*INSTRUCTIONS TO FOLLOW*: Return each line of the records with nothing changed, pictures excepted.

============================================================

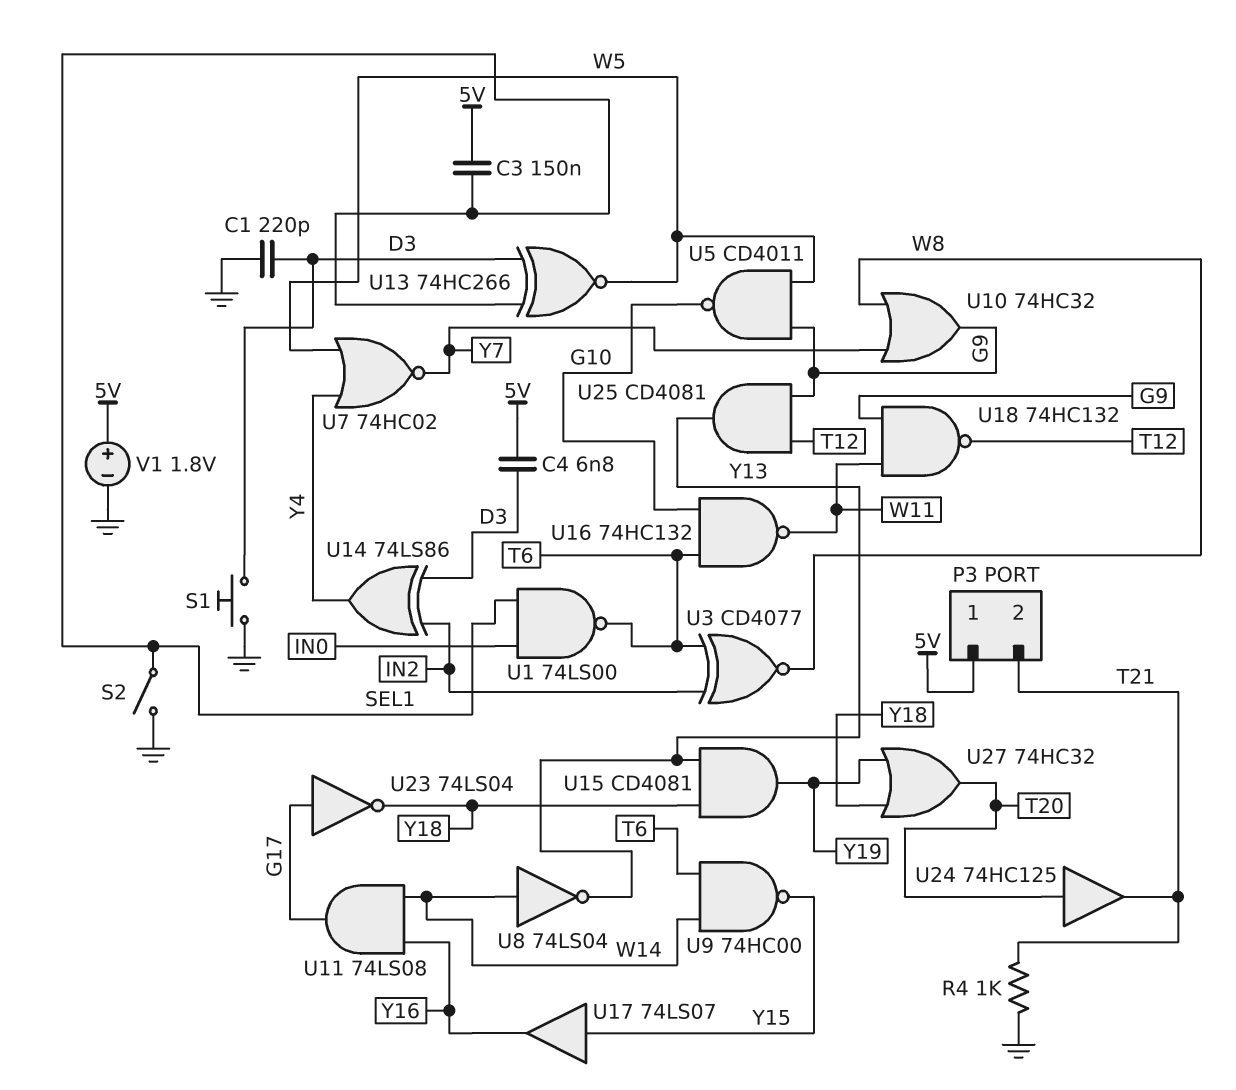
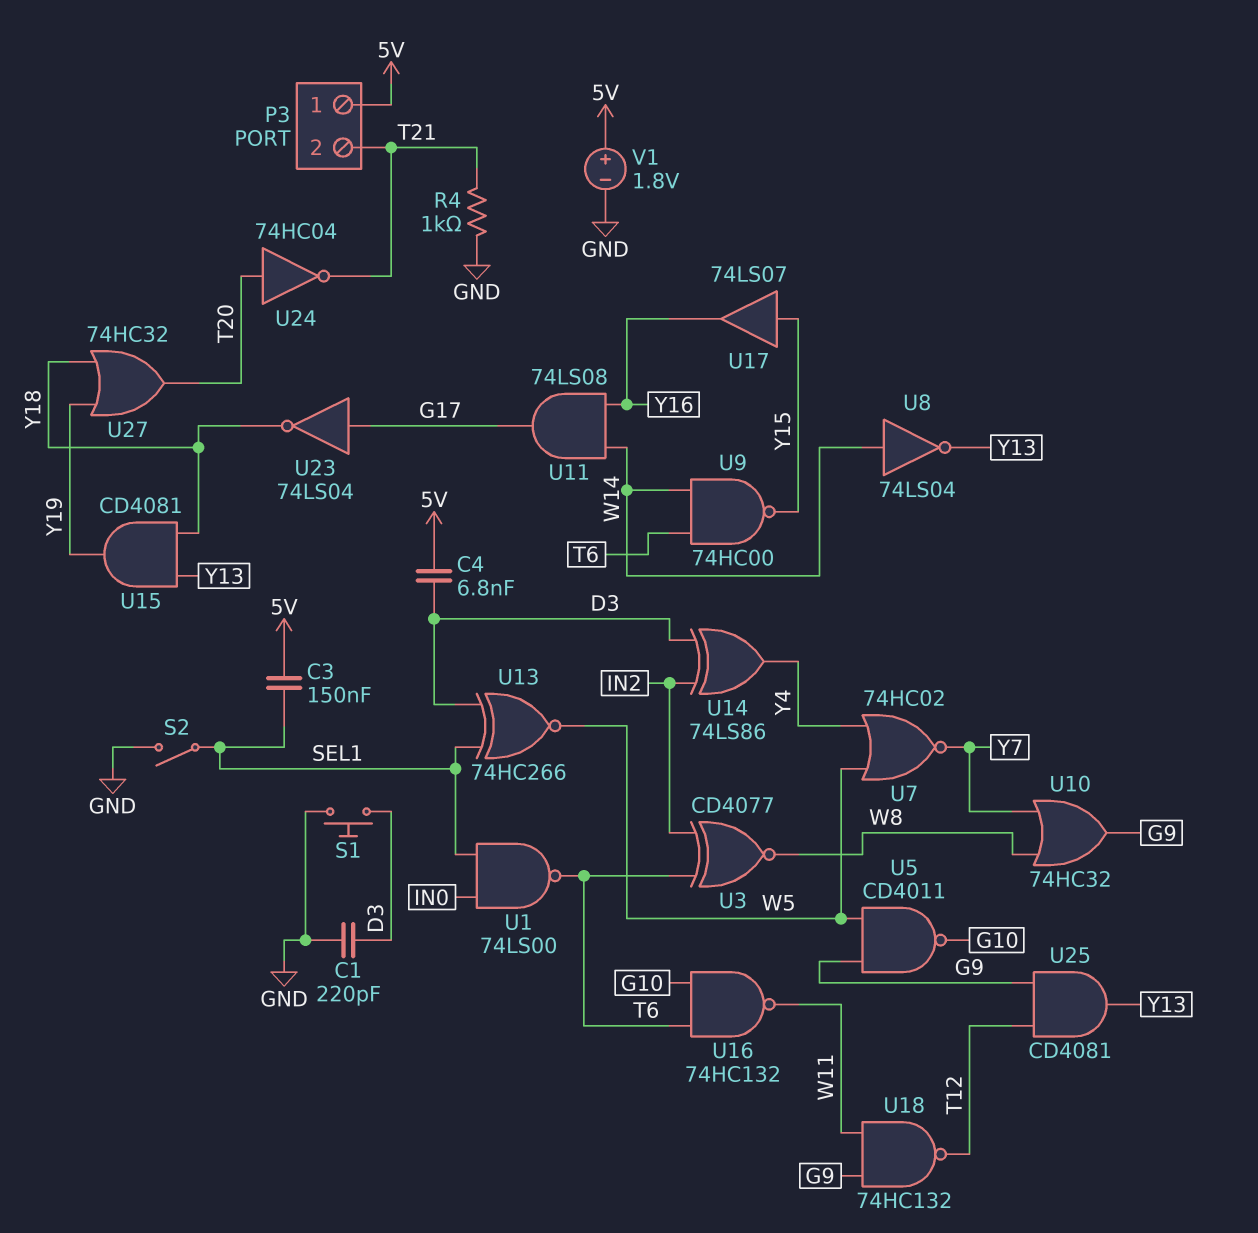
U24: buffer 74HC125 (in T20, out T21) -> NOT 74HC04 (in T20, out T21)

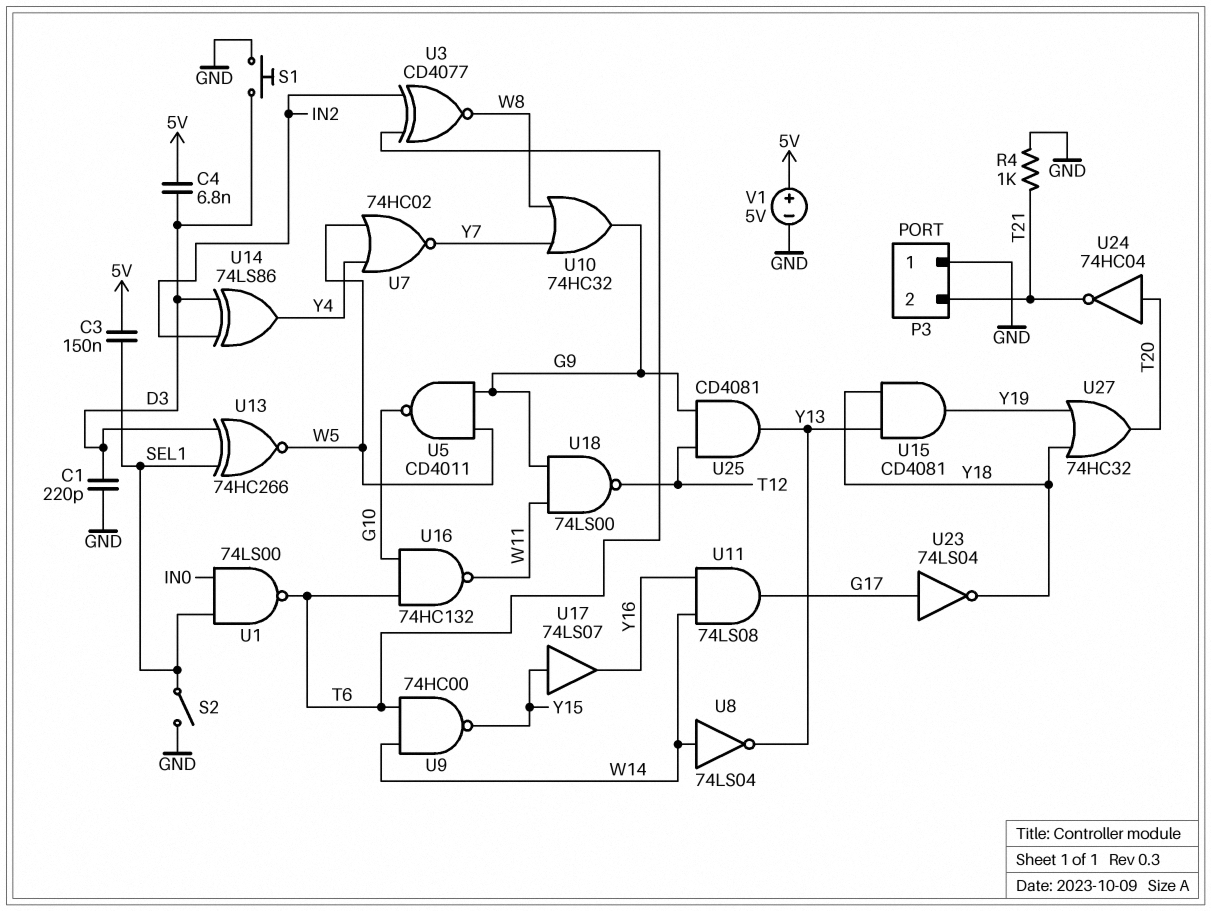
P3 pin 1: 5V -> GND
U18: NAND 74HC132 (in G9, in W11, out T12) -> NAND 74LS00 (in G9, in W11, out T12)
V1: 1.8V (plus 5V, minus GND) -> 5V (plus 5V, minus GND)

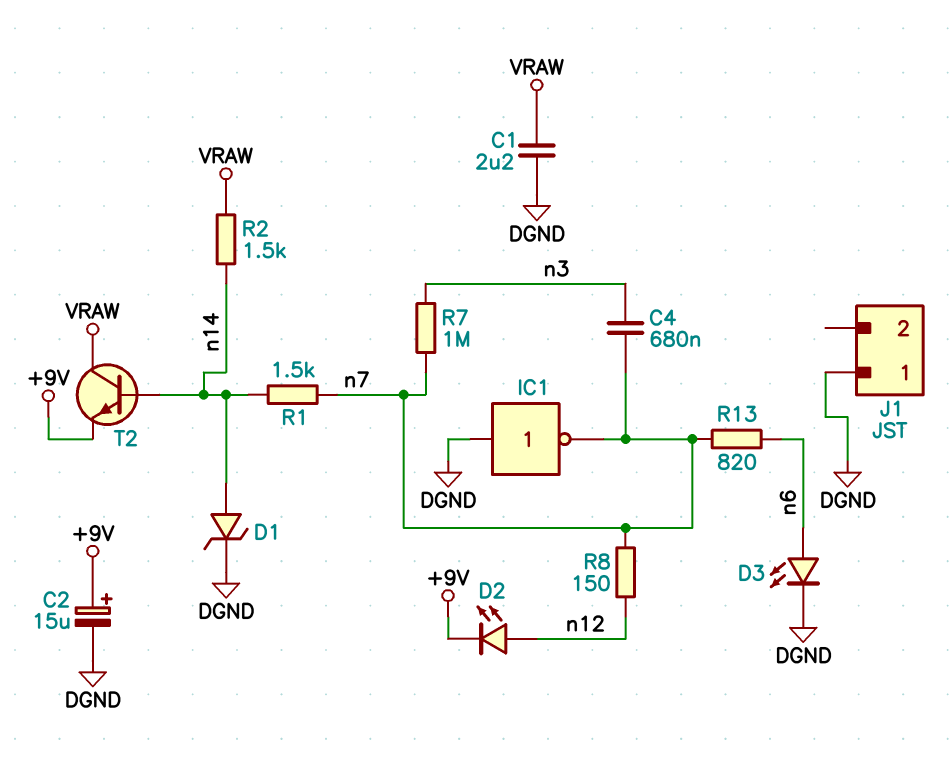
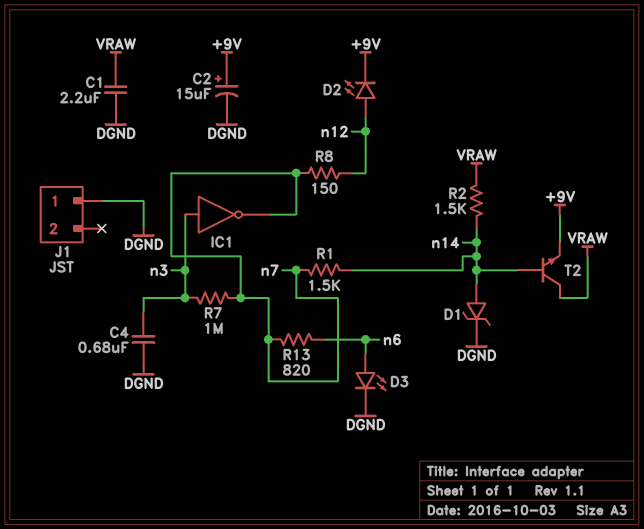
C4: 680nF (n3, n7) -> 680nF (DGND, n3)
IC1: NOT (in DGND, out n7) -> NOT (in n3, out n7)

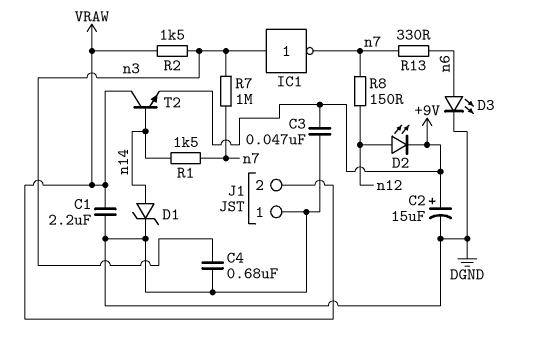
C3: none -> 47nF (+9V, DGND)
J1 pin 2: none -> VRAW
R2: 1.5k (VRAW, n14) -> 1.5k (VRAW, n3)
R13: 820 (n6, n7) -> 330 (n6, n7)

============================================================

*REPLY*:
U24: buffer 74HC125 (in T20, out T21) -> NOT 74HC04 (in T20, out T21)

P3 pin 1: 5V -> GND
U18: NAND 74HC132 (in G9, in W11, out T12) -> NAND 74LS00 (in G9, in W11, out T12)
V1: 1.8V (plus 5V, minus GND) -> 5V (plus 5V, minus GND)

C4: 680nF (n3, n7) -> 680nF (DGND, n3)
IC1: NOT (in DGND, out n7) -> NOT (in n3, out n7)

C3: none -> 47nF (+9V, DGND)
J1 pin 2: none -> VRAW
R2: 1.5k (VRAW, n14) -> 1.5k (VRAW, n3)
R13: 820 (n6, n7) -> 330 (n6, n7)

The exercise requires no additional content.